- _What you have to do_:
Please return exactly the lines from the top of the data through the line that contains "yellow traffic cone [53,430,146,543] -> none", and skip all pictures.

- _Data extracts_:
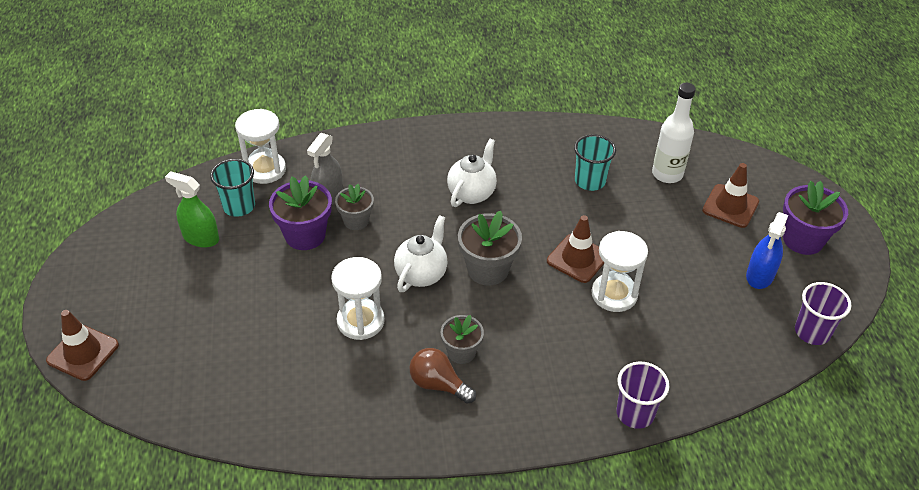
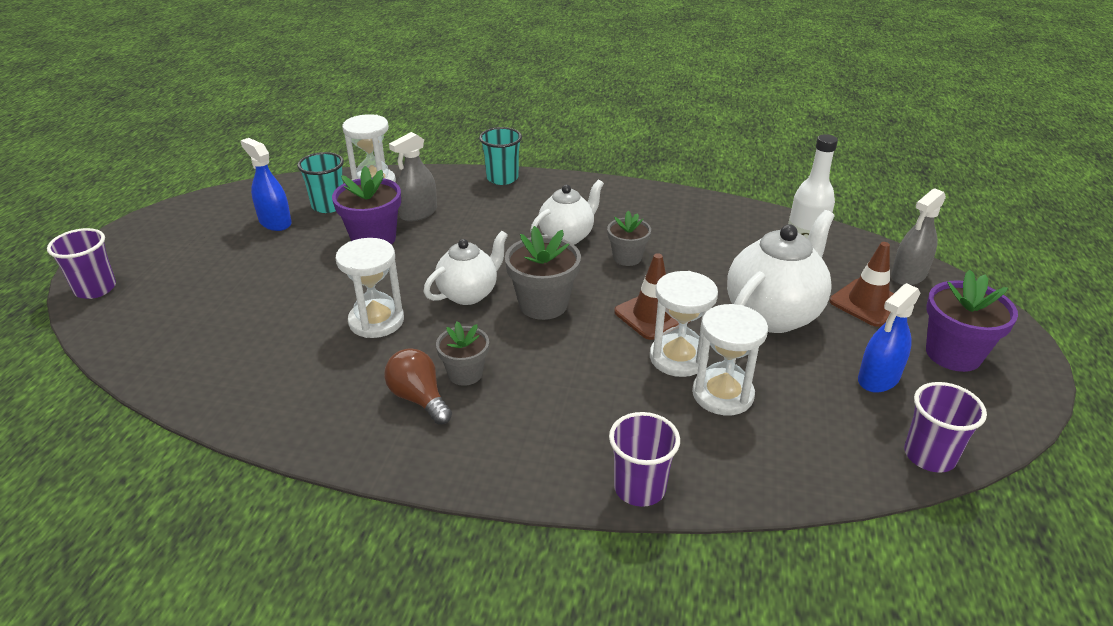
camera: 20 degrees right, 10 degrees down
brown traffic cone [46,310,119,381] -> purple cup [47,228,116,299]
green spray bottle [165,171,219,248] -> blue spray bottle [241,138,292,231]
grey flower pot [335,184,374,230] -> grey flower pot moved to [607,211,651,266]
turquoise cup [574,134,616,191] -> turquoise cup moved to [479,127,522,185]
none -> white hourglass [692,304,768,415]
none -> white teapot [727,210,835,333]
none -> grey spray bottle [891,188,946,285]

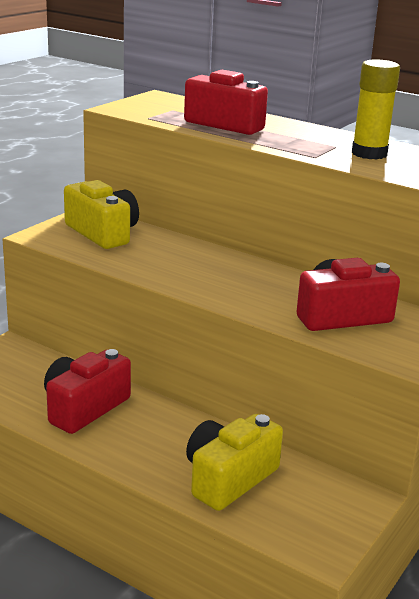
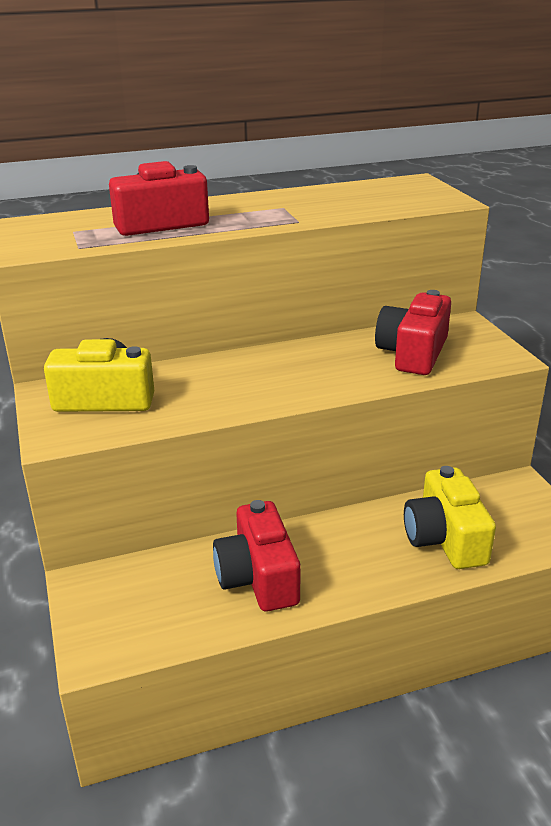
camera: 50 degrees left, 5 degrees up
yellow glue stick [352,59,400,160] -> none

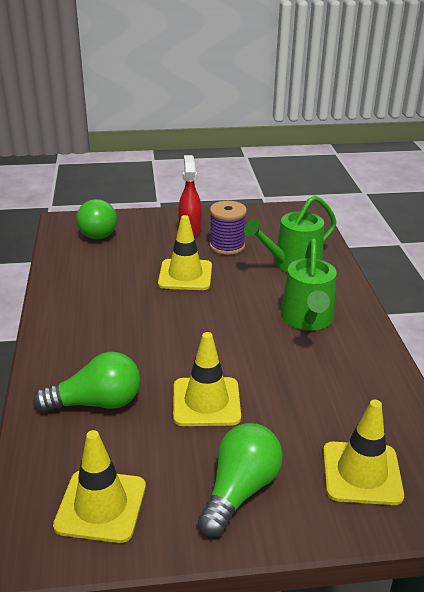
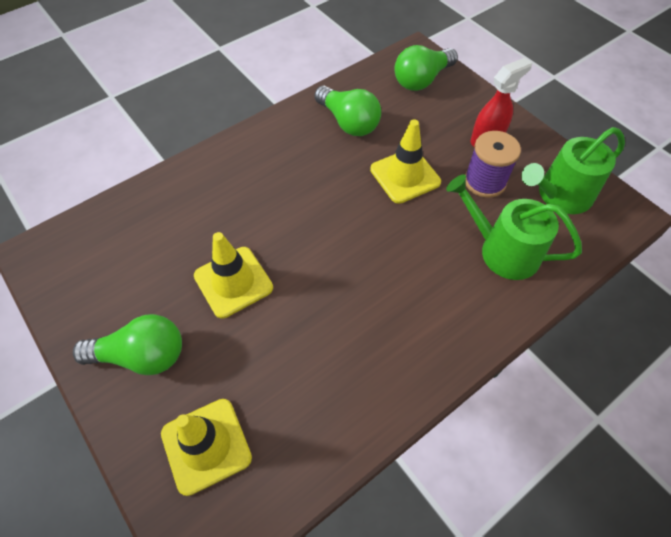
camera: 60 degrees right, 25 degrees up
green light bulb [33,352,140,413] -> green light bulb moved to [314,86,381,136]
yellow traffic cone [53,430,146,543] -> none
green watering can [281,239,337,330] -> green watering can moved to [521,127,625,214]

- _Solution below_:
camera: 20 degrees right, 10 degrees down
brown traffic cone [46,310,119,381] -> purple cup [47,228,116,299]
green spray bottle [165,171,219,248] -> blue spray bottle [241,138,292,231]
grey flower pot [335,184,374,230] -> grey flower pot moved to [607,211,651,266]
turquoise cup [574,134,616,191] -> turquoise cup moved to [479,127,522,185]
none -> white hourglass [692,304,768,415]
none -> white teapot [727,210,835,333]
none -> grey spray bottle [891,188,946,285]

camera: 50 degrees left, 5 degrees up
yellow glue stick [352,59,400,160] -> none

camera: 60 degrees right, 25 degrees up
green light bulb [33,352,140,413] -> green light bulb moved to [314,86,381,136]
yellow traffic cone [53,430,146,543] -> none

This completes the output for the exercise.